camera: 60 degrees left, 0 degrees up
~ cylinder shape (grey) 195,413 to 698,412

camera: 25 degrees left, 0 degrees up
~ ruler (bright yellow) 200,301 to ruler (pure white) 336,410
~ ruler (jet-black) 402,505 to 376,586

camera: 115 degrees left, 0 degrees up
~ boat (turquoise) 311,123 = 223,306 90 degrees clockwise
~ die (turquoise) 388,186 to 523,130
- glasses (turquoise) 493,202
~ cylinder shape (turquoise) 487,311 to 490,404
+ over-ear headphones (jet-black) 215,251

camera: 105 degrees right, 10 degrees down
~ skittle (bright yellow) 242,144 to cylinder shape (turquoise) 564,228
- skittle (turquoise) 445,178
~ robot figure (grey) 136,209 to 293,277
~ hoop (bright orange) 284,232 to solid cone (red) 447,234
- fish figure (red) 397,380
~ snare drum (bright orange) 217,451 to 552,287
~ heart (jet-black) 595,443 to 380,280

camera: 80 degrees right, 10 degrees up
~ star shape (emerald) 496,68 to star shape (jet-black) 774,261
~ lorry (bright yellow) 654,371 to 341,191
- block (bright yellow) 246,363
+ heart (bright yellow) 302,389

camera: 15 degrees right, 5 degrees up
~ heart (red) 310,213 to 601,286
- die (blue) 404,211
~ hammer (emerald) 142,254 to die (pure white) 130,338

# Required work
Set the listing above down again exactly.

# Solution
camera: 60 degrees left, 0 degrees up
~ cylinder shape (grey) 195,413 to 698,412

camera: 25 degrees left, 0 degrees up
~ ruler (bright yellow) 200,301 to ruler (pure white) 336,410
~ ruler (jet-black) 402,505 to 376,586

camera: 115 degrees left, 0 degrees up
~ boat (turquoise) 311,123 = 223,306 90 degrees clockwise
~ die (turquoise) 388,186 to 523,130
- glasses (turquoise) 493,202
~ cylinder shape (turquoise) 487,311 to 490,404
+ over-ear headphones (jet-black) 215,251

camera: 105 degrees right, 10 degrees down
~ skittle (bright yellow) 242,144 to cylinder shape (turquoise) 564,228
- skittle (turquoise) 445,178
~ robot figure (grey) 136,209 to 293,277
~ hoop (bright orange) 284,232 to solid cone (red) 447,234
- fish figure (red) 397,380
~ snare drum (bright orange) 217,451 to 552,287
~ heart (jet-black) 595,443 to 380,280

camera: 80 degrees right, 10 degrees up
~ star shape (emerald) 496,68 to star shape (jet-black) 774,261
~ lorry (bright yellow) 654,371 to 341,191
- block (bright yellow) 246,363
+ heart (bright yellow) 302,389

camera: 15 degrees right, 5 degrees up
~ heart (red) 310,213 to 601,286
- die (blue) 404,211
~ hammer (emerald) 142,254 to die (pure white) 130,338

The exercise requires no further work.